▸ **Direction**: Which lines in the entries below contain the string "ottava"? Gather each of those lines and copy it in full, matching case exactly.
--- BEGIN ---
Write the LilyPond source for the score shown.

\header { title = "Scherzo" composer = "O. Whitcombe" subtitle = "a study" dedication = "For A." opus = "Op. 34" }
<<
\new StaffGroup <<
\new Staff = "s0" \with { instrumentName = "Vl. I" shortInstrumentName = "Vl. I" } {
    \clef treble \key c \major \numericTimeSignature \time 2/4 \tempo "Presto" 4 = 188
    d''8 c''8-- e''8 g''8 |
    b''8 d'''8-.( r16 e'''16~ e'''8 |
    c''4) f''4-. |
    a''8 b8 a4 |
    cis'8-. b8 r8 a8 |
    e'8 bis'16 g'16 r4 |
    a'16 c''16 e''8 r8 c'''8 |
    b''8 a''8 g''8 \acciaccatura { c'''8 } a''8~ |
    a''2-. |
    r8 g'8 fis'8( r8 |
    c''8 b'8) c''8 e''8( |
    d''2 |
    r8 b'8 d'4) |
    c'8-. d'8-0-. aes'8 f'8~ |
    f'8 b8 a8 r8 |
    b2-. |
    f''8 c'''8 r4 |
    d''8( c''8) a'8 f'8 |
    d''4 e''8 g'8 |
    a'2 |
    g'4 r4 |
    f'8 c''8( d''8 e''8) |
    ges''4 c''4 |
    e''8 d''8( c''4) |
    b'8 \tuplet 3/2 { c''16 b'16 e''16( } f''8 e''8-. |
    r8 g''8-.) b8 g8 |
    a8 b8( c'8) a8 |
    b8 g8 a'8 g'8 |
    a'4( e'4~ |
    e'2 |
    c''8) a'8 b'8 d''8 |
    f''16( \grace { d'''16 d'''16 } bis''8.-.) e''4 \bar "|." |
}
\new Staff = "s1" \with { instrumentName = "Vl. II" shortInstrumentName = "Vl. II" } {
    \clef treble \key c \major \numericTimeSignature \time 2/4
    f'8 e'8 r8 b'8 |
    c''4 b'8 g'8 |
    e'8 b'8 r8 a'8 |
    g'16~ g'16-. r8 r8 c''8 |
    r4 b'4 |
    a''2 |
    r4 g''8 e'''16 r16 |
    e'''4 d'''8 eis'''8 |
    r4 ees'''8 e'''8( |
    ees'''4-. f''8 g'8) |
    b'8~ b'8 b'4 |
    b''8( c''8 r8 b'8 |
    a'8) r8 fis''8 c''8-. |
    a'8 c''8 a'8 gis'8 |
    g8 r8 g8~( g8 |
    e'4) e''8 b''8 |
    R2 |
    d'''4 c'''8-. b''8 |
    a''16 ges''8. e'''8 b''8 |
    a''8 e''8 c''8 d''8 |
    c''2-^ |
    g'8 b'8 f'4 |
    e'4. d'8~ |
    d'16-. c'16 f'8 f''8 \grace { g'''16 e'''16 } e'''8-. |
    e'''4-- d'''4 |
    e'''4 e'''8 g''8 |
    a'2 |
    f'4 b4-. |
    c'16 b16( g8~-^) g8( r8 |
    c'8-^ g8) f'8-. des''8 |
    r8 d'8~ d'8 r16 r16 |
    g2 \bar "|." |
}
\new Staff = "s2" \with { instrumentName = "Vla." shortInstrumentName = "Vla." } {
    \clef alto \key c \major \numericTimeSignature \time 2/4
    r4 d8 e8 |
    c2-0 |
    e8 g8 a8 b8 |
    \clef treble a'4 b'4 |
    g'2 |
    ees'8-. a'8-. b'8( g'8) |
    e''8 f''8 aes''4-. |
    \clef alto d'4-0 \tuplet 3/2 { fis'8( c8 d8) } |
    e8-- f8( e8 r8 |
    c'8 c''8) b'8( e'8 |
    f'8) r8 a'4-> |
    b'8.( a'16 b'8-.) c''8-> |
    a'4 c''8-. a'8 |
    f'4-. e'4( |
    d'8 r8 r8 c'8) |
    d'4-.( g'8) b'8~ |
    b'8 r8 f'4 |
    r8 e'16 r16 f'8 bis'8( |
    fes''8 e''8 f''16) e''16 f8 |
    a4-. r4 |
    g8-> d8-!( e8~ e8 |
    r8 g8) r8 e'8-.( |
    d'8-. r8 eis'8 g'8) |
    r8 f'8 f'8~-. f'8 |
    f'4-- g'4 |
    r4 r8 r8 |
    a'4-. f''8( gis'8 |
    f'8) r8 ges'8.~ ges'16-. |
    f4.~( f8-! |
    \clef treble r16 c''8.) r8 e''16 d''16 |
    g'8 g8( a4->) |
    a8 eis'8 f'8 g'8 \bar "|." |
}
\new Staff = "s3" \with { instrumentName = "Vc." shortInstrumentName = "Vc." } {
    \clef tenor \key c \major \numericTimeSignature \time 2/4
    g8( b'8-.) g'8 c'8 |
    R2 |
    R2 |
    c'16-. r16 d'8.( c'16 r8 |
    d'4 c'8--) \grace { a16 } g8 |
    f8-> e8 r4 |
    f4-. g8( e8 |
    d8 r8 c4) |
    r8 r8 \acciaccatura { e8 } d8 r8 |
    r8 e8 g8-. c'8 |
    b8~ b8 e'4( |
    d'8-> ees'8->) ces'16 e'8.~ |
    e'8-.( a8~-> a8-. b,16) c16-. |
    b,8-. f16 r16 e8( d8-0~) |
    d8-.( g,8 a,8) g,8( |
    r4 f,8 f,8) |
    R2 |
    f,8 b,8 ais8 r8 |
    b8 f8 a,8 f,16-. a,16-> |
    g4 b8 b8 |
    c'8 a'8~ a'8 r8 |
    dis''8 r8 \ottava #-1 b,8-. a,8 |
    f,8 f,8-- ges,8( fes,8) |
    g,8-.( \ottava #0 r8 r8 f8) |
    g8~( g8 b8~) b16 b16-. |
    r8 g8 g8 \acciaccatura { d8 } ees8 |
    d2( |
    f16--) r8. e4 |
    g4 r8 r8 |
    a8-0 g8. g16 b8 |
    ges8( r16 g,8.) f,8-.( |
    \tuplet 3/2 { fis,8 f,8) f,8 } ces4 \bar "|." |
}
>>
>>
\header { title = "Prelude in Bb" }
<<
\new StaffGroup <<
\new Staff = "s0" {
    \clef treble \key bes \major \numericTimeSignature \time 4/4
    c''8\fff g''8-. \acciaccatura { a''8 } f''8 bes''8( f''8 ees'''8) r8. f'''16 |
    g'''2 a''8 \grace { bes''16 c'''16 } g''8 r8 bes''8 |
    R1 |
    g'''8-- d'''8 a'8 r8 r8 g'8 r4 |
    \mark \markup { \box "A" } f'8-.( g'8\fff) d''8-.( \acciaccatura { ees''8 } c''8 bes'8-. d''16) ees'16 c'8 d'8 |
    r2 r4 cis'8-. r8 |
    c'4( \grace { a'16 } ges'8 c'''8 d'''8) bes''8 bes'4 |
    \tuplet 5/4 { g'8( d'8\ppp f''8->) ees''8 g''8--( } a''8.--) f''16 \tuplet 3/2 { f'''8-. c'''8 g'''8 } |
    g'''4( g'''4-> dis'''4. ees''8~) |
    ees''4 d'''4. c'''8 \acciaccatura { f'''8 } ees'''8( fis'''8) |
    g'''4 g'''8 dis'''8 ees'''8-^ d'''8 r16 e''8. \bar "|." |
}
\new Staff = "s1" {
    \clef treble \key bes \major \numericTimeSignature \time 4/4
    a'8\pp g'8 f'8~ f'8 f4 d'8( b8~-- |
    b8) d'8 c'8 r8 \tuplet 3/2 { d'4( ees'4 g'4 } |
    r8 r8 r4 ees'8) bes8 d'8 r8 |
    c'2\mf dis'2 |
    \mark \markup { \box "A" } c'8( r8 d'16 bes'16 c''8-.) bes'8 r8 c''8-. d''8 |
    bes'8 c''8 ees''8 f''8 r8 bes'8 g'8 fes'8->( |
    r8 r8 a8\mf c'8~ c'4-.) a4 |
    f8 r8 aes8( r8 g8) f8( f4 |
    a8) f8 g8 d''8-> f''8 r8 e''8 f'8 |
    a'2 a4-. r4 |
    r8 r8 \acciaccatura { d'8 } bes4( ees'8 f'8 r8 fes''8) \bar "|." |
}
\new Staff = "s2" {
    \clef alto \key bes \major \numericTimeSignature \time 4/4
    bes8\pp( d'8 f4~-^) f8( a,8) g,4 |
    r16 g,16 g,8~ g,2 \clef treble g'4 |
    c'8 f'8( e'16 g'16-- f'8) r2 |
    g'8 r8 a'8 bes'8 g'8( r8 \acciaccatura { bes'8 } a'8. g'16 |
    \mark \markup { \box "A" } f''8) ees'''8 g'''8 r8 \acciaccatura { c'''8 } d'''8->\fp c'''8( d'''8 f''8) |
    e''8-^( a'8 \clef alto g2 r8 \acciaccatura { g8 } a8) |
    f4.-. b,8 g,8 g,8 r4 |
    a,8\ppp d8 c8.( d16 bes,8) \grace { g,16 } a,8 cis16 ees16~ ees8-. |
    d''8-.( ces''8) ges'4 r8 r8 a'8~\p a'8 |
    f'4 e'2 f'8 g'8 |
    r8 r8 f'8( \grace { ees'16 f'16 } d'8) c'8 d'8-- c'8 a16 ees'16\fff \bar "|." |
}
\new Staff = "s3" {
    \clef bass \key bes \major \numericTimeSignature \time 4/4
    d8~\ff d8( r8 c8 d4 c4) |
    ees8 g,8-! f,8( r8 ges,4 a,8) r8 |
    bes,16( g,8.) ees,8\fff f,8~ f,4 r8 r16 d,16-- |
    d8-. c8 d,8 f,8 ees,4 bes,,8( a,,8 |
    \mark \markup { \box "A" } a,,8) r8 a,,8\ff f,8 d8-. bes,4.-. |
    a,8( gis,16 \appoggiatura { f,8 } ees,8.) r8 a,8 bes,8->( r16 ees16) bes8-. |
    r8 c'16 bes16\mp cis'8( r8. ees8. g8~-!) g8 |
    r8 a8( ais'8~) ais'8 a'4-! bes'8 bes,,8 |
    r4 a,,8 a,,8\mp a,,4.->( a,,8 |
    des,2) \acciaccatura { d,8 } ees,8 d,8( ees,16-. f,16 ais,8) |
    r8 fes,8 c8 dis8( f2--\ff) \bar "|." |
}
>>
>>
--- END ---
▸ **Expected answer**:
    dis''8 r8 \ottava #-1 b,8-. a,8 |
    g,8-.( \ottava #0 r8 r8 f8) |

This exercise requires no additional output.